EXERCISE
Every entry below should be returned exactly as it appears, with pictures left out.

DATA RECORDS

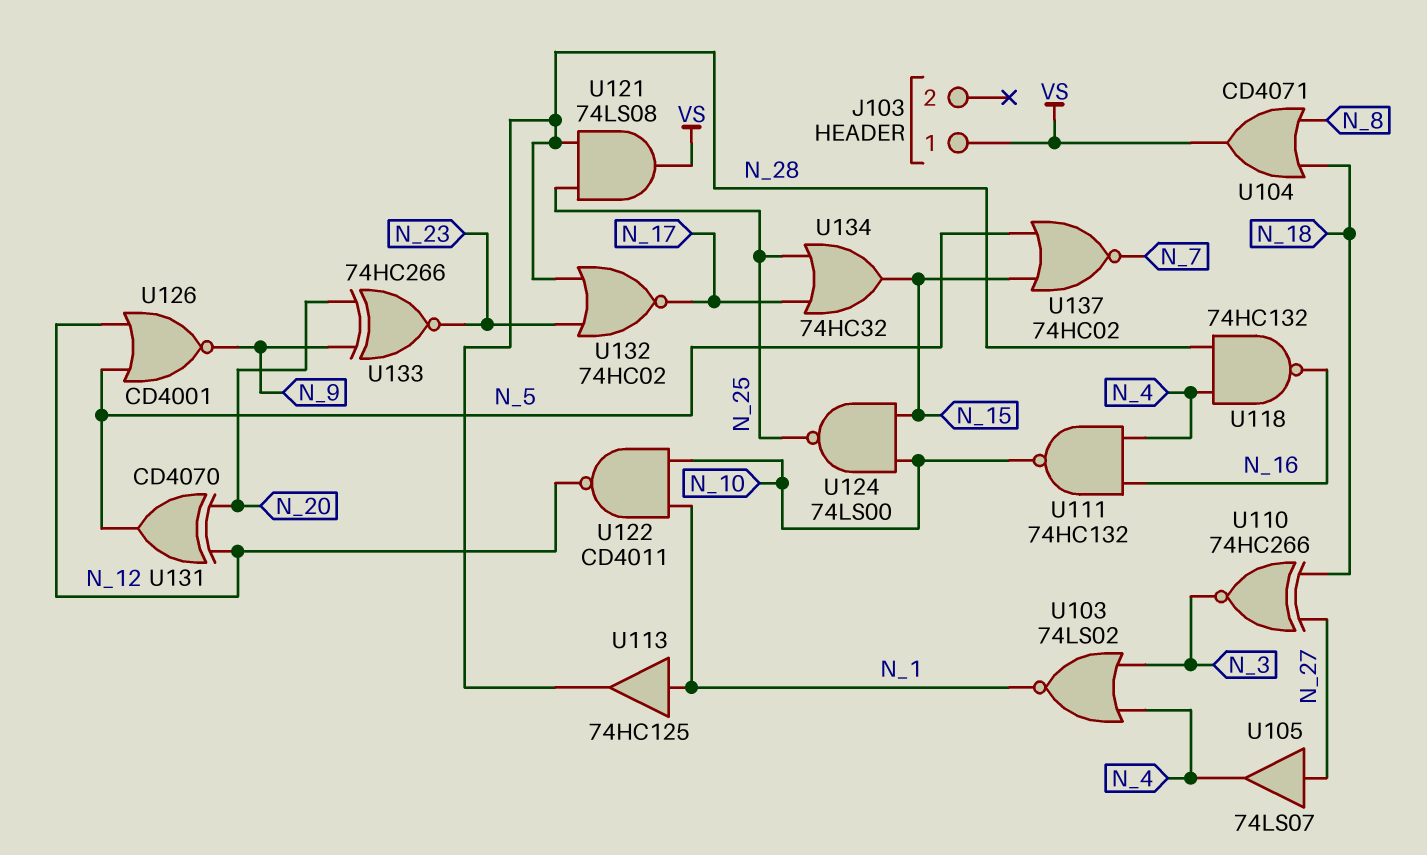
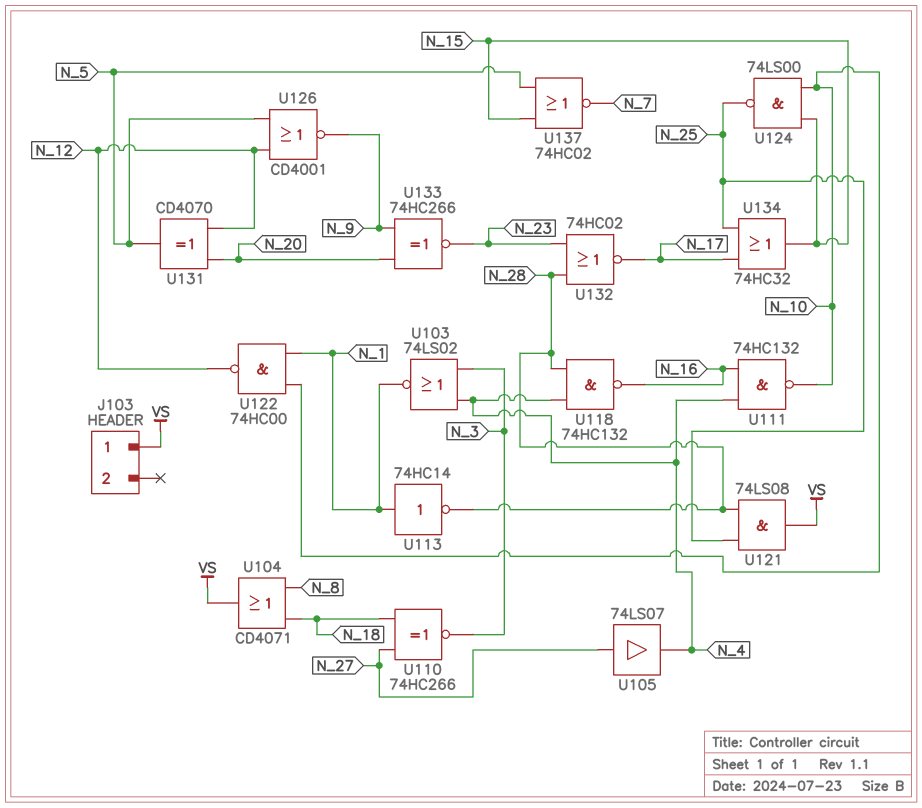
U113: buffer 74HC125 (in N_1, out N_28) -> NOT 74HC14 (in N_1, out N_28)
U122: NAND CD4011 (in N_1, in N_10, out N_12) -> NAND 74HC00 (in N_1, in N_10, out N_12)

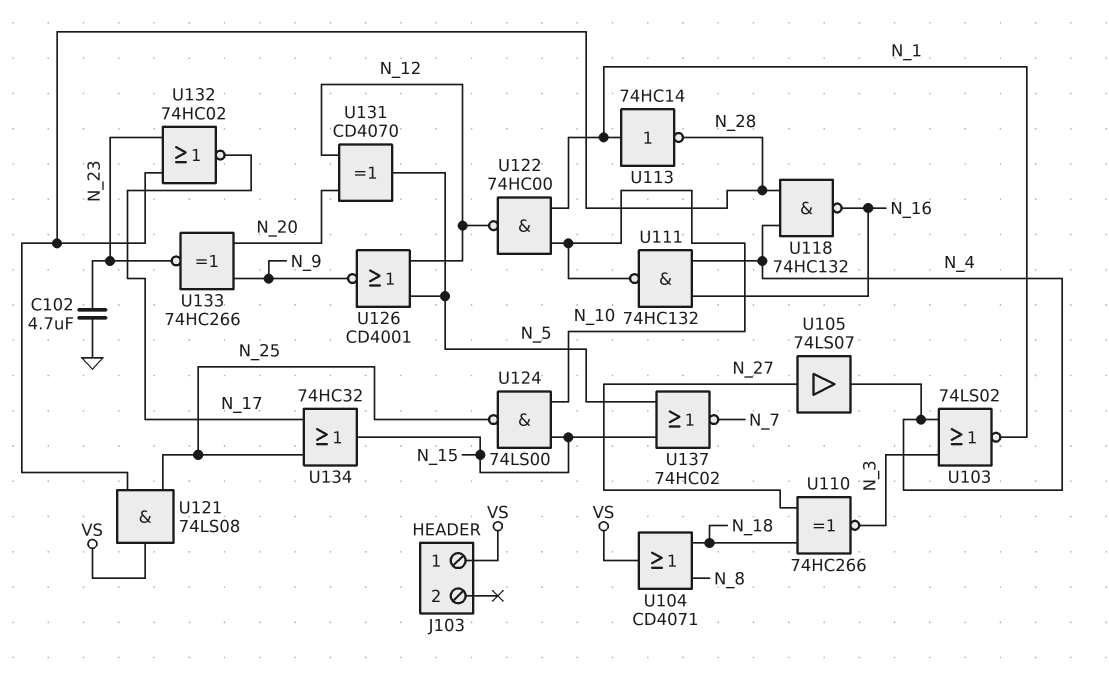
C102: none -> 4.7uF (GND, N_23)

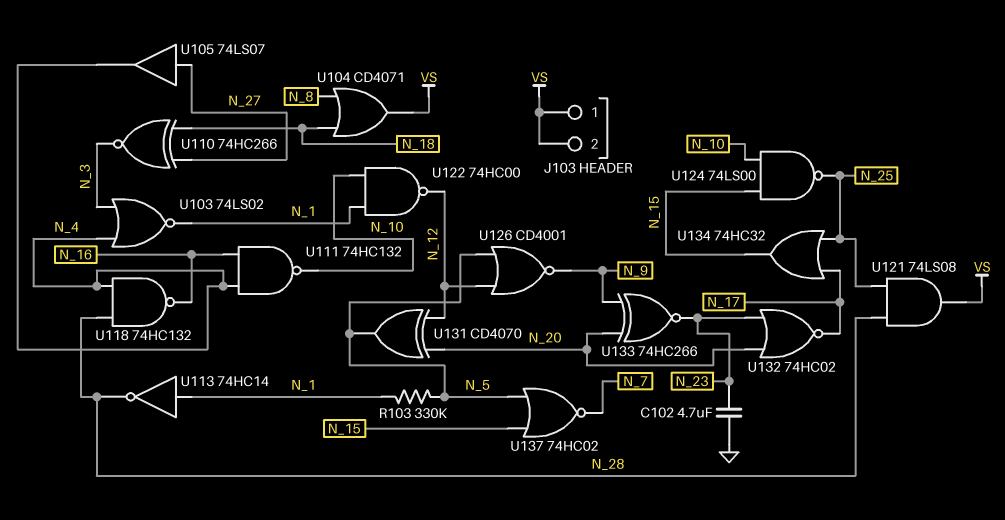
J103 pin 2: none -> VS
R103: none -> 330k (N_1, N_5)
U132: NOR 74HC02 (in N_23, in N_28, out N_17) -> NOR 74HC02 (in N_20, in N_23, out N_17)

RESULT
U113: buffer 74HC125 (in N_1, out N_28) -> NOT 74HC14 (in N_1, out N_28)
U122: NAND CD4011 (in N_1, in N_10, out N_12) -> NAND 74HC00 (in N_1, in N_10, out N_12)

C102: none -> 4.7uF (GND, N_23)

J103 pin 2: none -> VS
R103: none -> 330k (N_1, N_5)
U132: NOR 74HC02 (in N_23, in N_28, out N_17) -> NOR 74HC02 (in N_20, in N_23, out N_17)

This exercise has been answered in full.